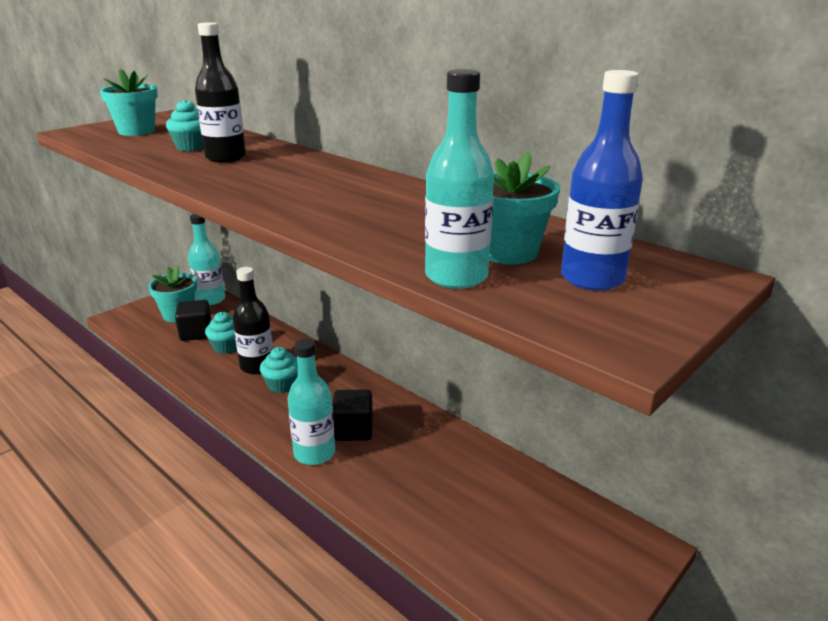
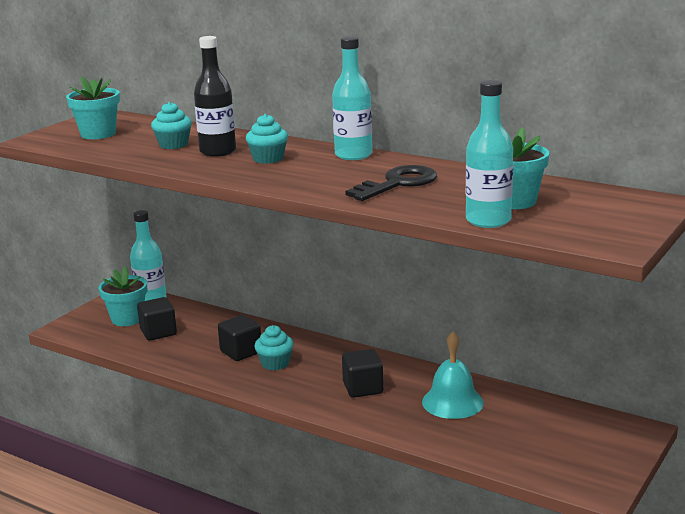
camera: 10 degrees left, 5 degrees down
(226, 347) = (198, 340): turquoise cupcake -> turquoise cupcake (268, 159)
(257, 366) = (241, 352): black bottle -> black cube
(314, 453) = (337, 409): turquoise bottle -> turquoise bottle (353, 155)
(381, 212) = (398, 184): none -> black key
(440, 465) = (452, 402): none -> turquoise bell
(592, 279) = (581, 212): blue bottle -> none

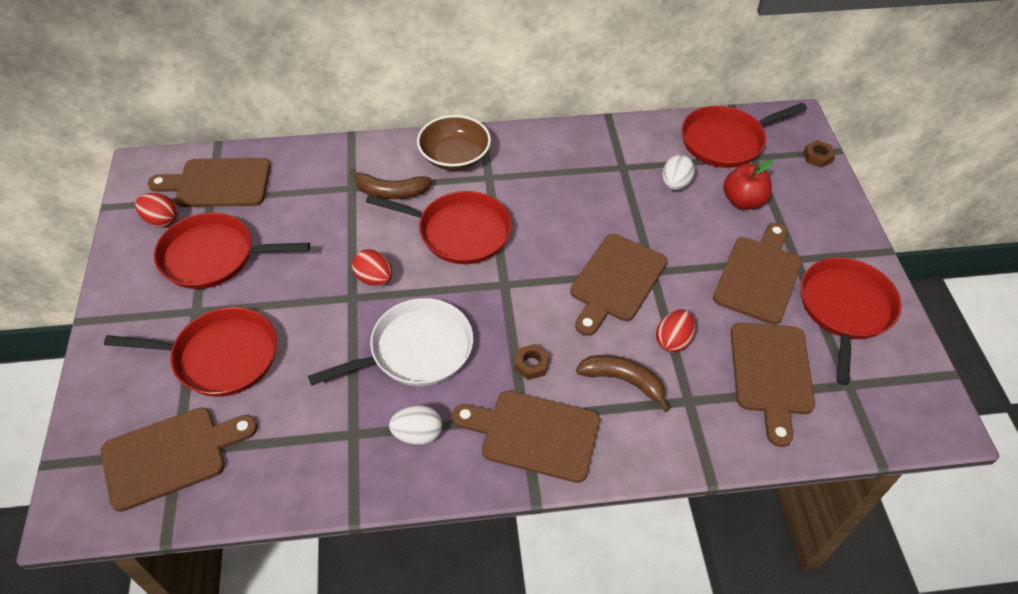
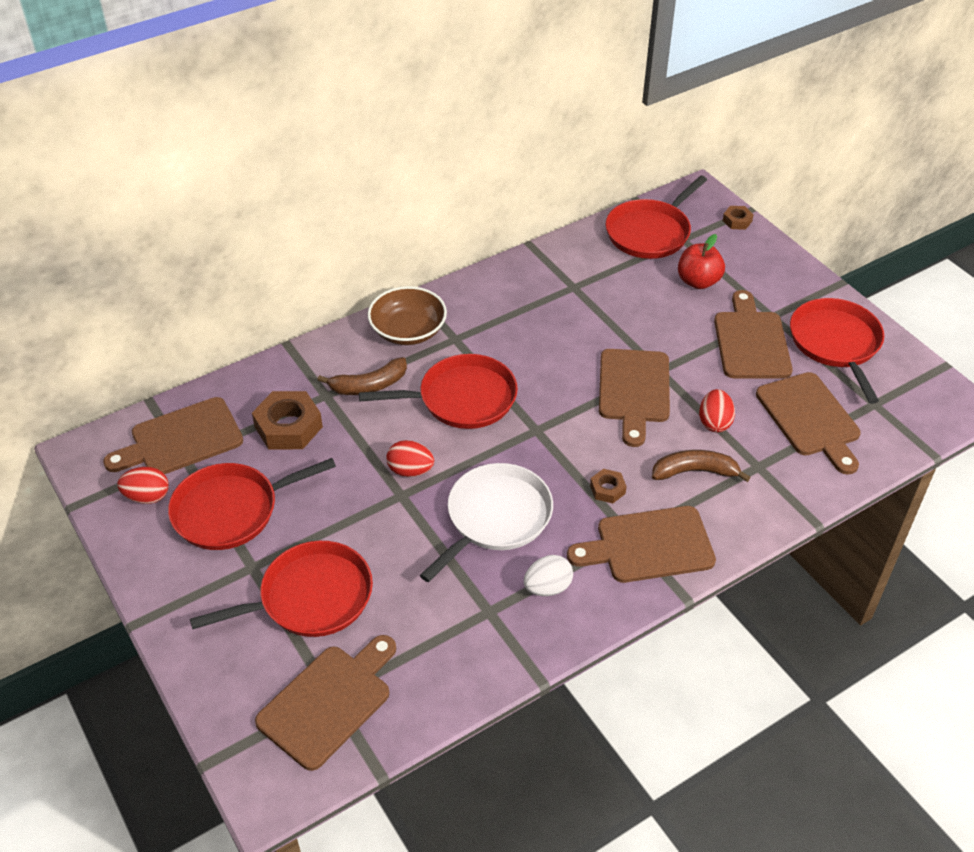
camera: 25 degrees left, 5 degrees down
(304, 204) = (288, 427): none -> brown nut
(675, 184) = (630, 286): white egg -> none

- - -

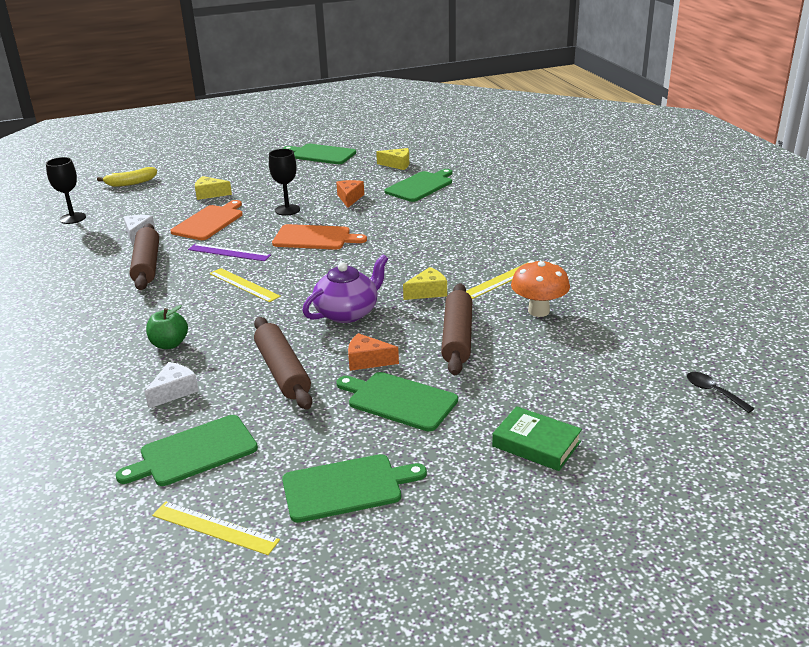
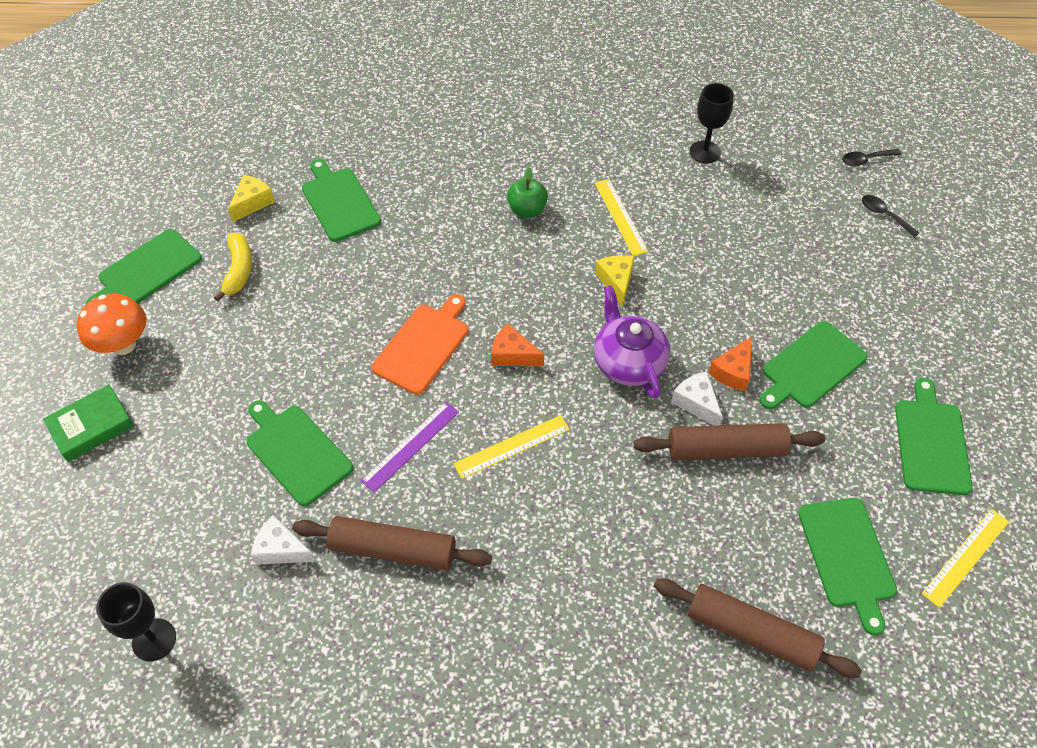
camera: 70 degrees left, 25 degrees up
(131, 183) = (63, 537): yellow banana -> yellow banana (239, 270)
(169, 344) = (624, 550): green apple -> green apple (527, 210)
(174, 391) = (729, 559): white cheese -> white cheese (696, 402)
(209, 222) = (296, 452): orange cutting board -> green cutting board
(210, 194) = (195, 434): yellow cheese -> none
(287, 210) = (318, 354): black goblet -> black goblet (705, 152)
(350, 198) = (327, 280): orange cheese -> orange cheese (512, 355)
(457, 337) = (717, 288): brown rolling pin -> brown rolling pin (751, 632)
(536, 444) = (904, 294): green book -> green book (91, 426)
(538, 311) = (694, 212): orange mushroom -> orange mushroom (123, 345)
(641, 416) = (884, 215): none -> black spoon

- - -

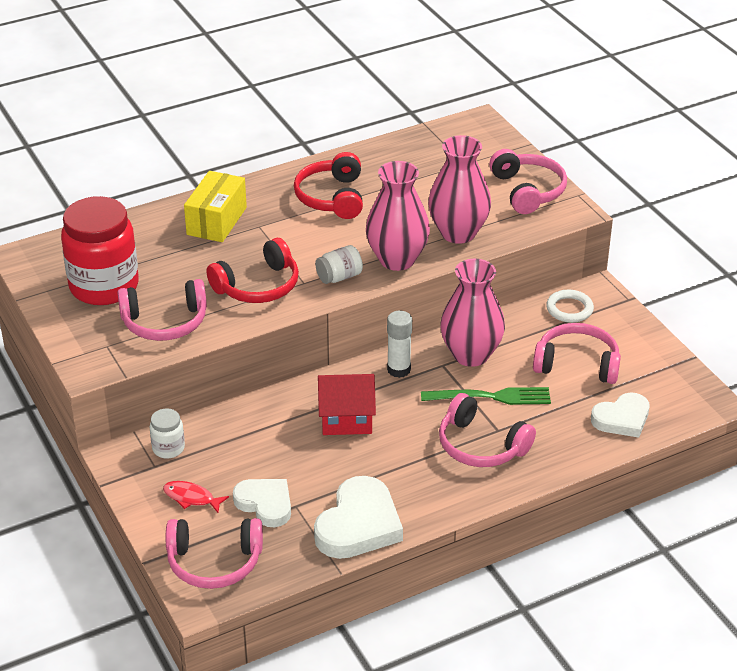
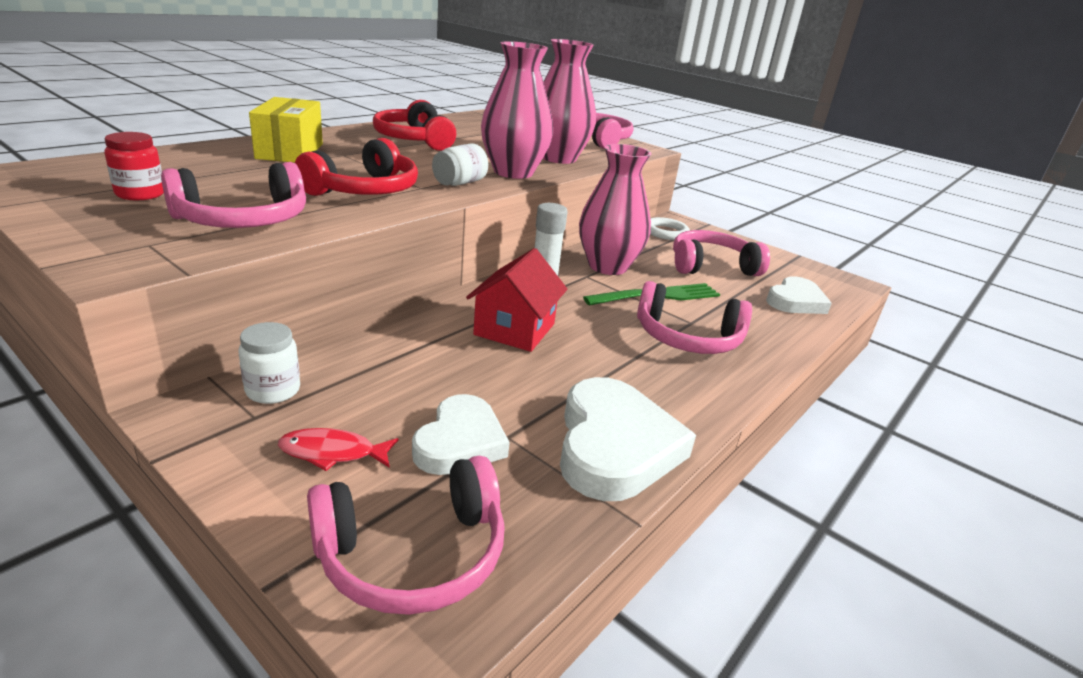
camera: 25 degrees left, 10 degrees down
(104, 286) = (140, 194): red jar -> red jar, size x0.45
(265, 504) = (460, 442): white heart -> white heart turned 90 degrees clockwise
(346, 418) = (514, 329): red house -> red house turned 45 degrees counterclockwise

- - -

[DESCRIPTION OF THE TASK] Above are the entries. Quote exactly the lines from the one bearing "(287, 210) = (318, 354): black" through the one bearing "(641, 416) = (884, 215): none -> black spoon".

[OUTPUT FOR THIS TASK]
(287, 210) = (318, 354): black goblet -> black goblet (705, 152)
(350, 198) = (327, 280): orange cheese -> orange cheese (512, 355)
(457, 337) = (717, 288): brown rolling pin -> brown rolling pin (751, 632)
(536, 444) = (904, 294): green book -> green book (91, 426)
(538, 311) = (694, 212): orange mushroom -> orange mushroom (123, 345)
(641, 416) = (884, 215): none -> black spoon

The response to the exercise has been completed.